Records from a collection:
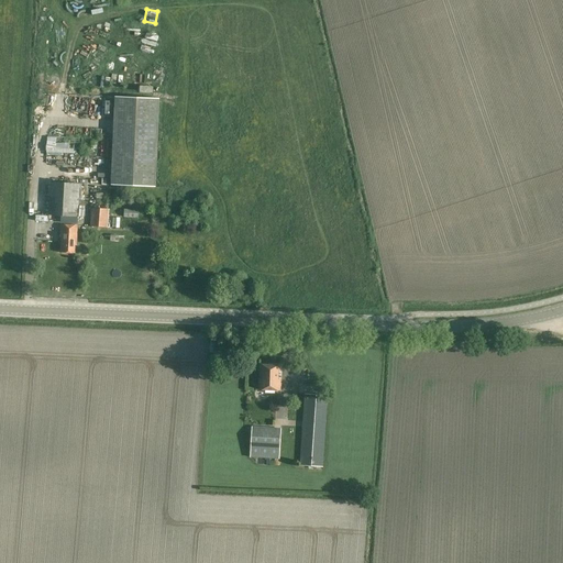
[(155,187),(159,99),(116,97),(111,185),(155,187)]
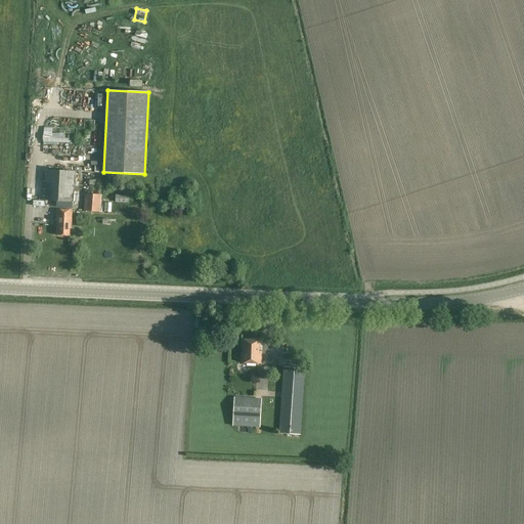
[(54,172),(45,172),(44,201),(56,201),(55,208),(72,208),(73,172),(54,172)]
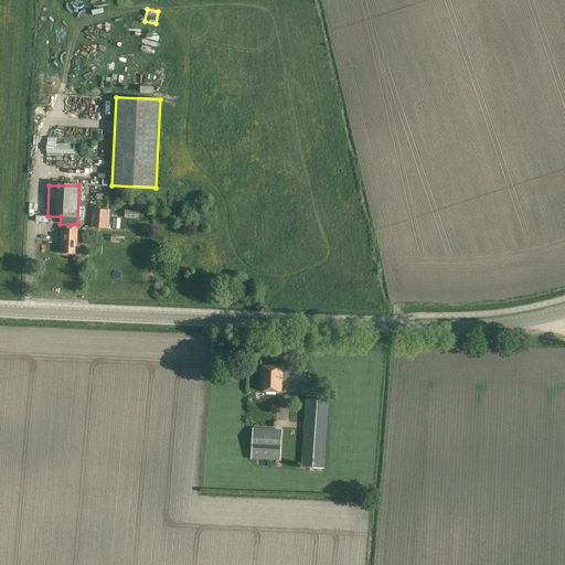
[(108,211),(91,210),(89,228),(107,230),(108,211)]
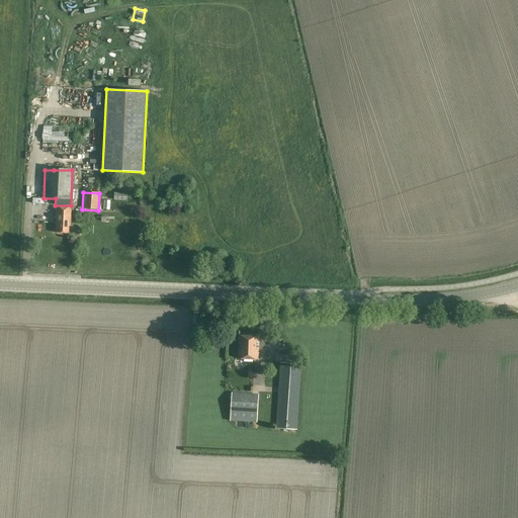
[(71,207),(56,207),(56,219),(57,219),(57,232),(68,233),(69,226),(70,226),(71,207)]
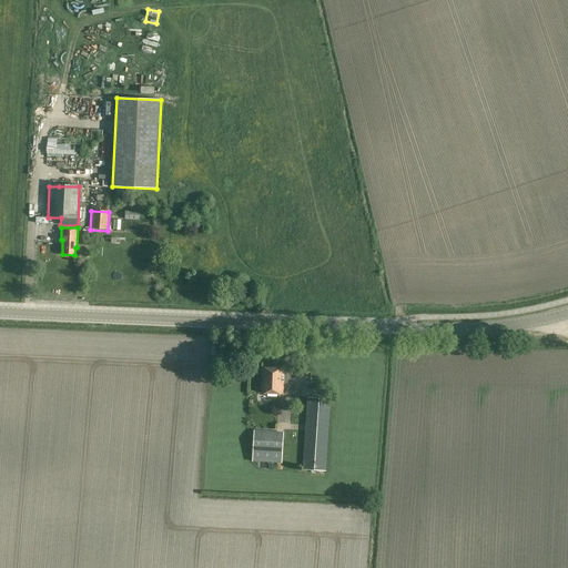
[(281,369),(265,368),(265,383),(263,383),(263,393),(282,394),(283,383),(281,383),(281,369)]
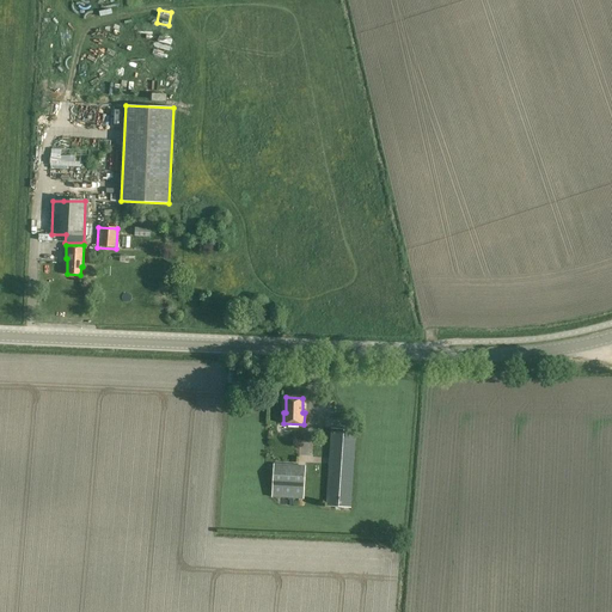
[(355,429),(331,428),(326,506),(350,507),(355,429)]
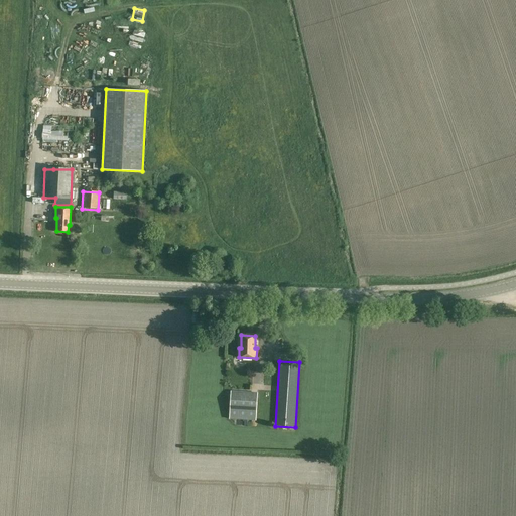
[(257,393),(231,392),(229,419),(255,421),(257,393)]
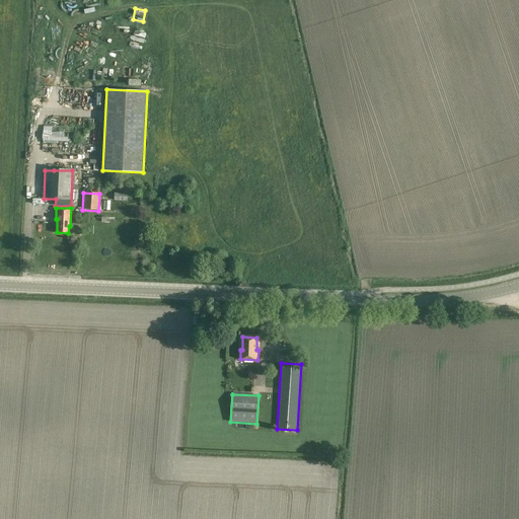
All buildings are outlined.
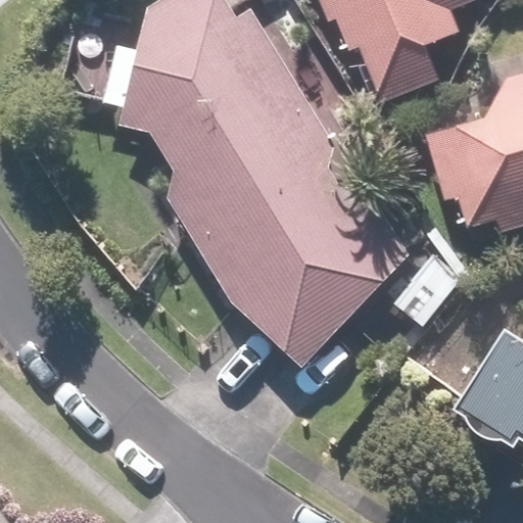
[(124,107),(121,127),(154,135),(185,185),(174,217),(236,299),(305,366),(405,250),(248,5),(238,11),(230,0),(158,0),(150,5),(141,43),(95,35),(81,95),(124,107)]
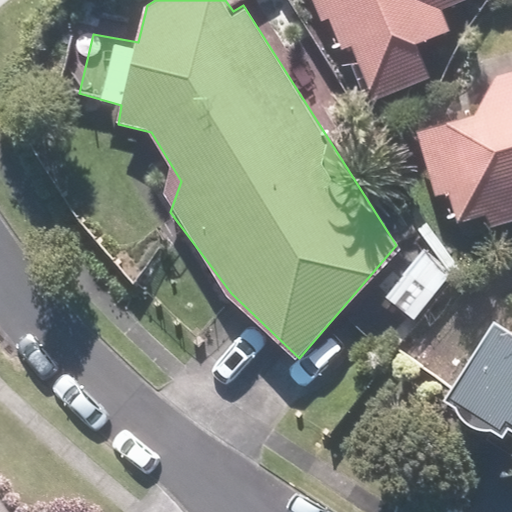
[(322,0),(342,49),(351,45),(374,104),(430,82),(414,42),(455,26),(448,9),(469,0),(322,0)]
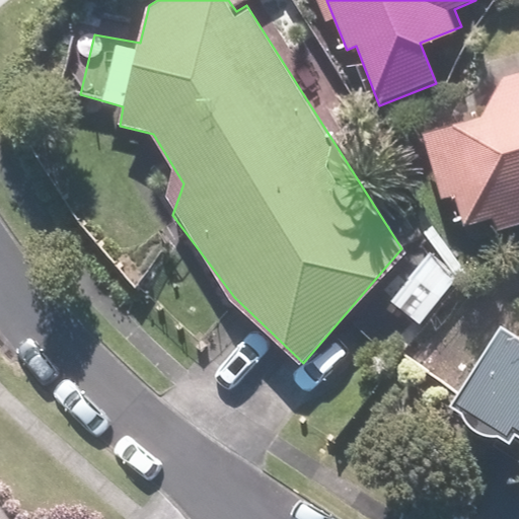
[(490,113),(423,132),(451,227),(494,214),(500,234),(518,228),(518,69),(480,81),(490,113)]
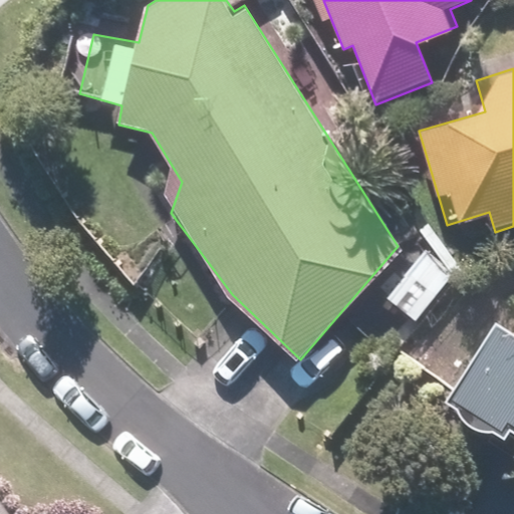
[(444,407),(513,448),(513,331),(495,321),(444,407)]
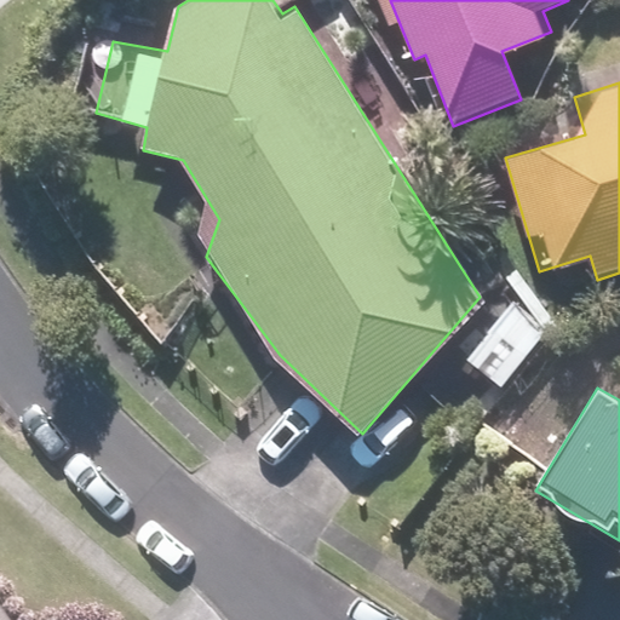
[(0,619),(61,619),(55,612),(41,619),(18,619),(0,593),(0,619)]
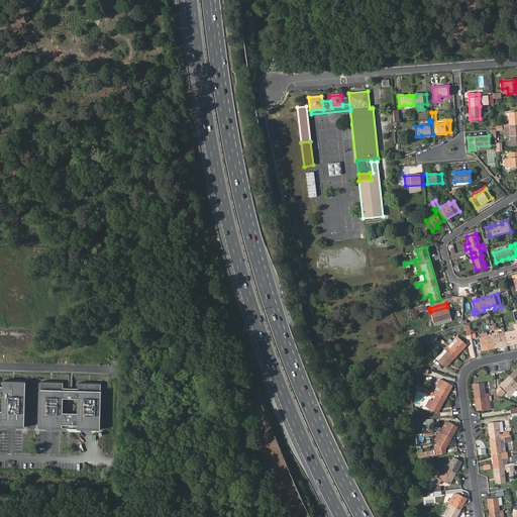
[(416,306),(418,312),(427,309),(425,304),(416,306)]
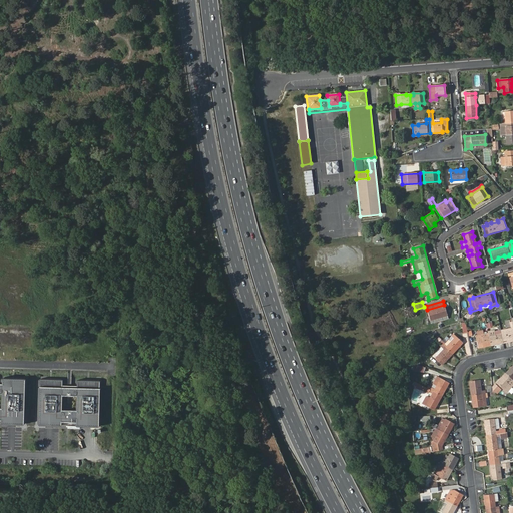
[(413,304),(406,307),(406,308),(408,317),(412,315),(413,317),(417,316),(415,310),(413,304)]
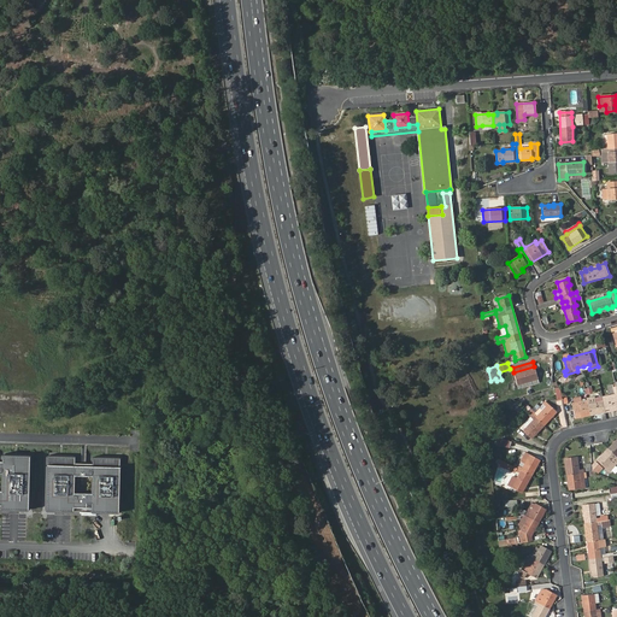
[(513,372),(517,386),(538,378),(534,366),(513,372)]
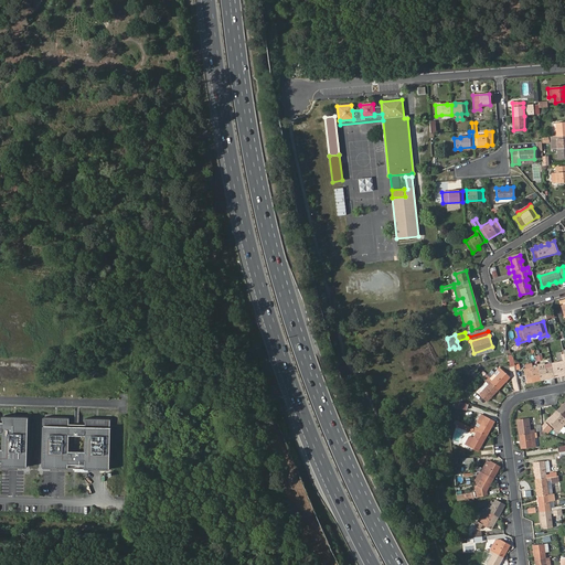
[(562,361),(551,363),(554,377),(564,375),(564,362),(563,354),(561,354),(562,361)]
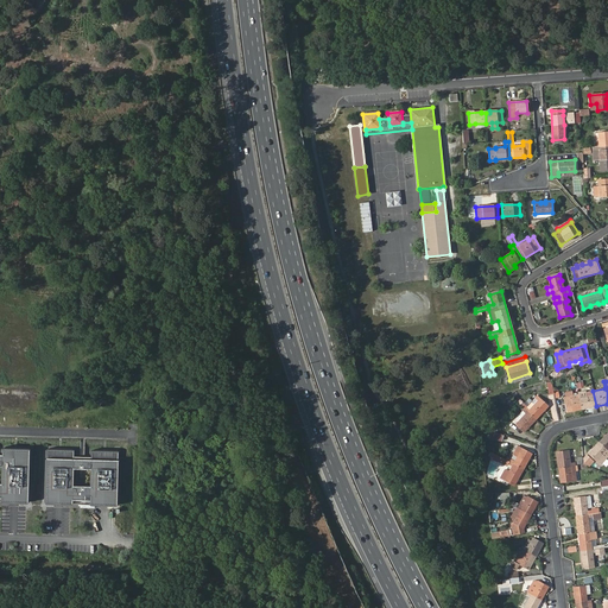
[(586,392),(578,394),(582,410),(596,406),(593,391),(586,392)]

**Job item**
Transcribe all of the entries word for word, but skip any pictures they contain.

**Task answer**
[(155,187),(159,99),(116,97),(111,185),(155,187)]
[(54,172),(45,172),(44,201),(56,201),(55,208),(72,208),(73,172),(54,172)]
[(108,211),(91,210),(89,228),(107,230),(108,211)]
[(71,207),(56,207),(56,219),(57,219),(57,232),(68,233),(69,226),(70,226),(71,207)]
[(281,369),(265,368),(265,383),(263,383),(263,393),(282,394),(283,383),(281,383),(281,369)]
[(355,429),(331,428),(326,506),(350,507),(355,429)]
[(257,393),(231,392),(229,419),(255,421),(257,393)]
All buildings are outlined.
[(124,107),(121,127),(154,135),(185,185),(174,217),(236,299),(305,366),(405,250),(248,5),(238,11),(230,0),(158,0),(150,5),(141,43),(95,35),(81,95),(124,107)]
[(322,0),(342,49),(351,45),(374,104),(430,82),(414,42),(455,26),(448,9),(469,0),(322,0)]
[(490,113),(423,132),(451,227),(494,214),(500,234),(518,228),(518,69),(480,81),(490,113)]
[(444,407),(513,448),(513,331),(495,321),(444,407)]
[(0,619),(61,619),(55,612),(41,619),(18,619),(0,593),(0,619)]
[(416,306),(418,312),(427,309),(425,304),(416,306)]
[(413,304),(406,307),(406,308),(408,317),(412,315),(413,317),(417,316),(415,310),(413,304)]
[(513,372),(517,386),(538,378),(534,366),(513,372)]
[(562,361),(551,363),(554,377),(564,375),(564,362),(563,354),(561,354),(562,361)]
[(586,392),(578,394),(582,410),(596,406),(593,391),(586,392)]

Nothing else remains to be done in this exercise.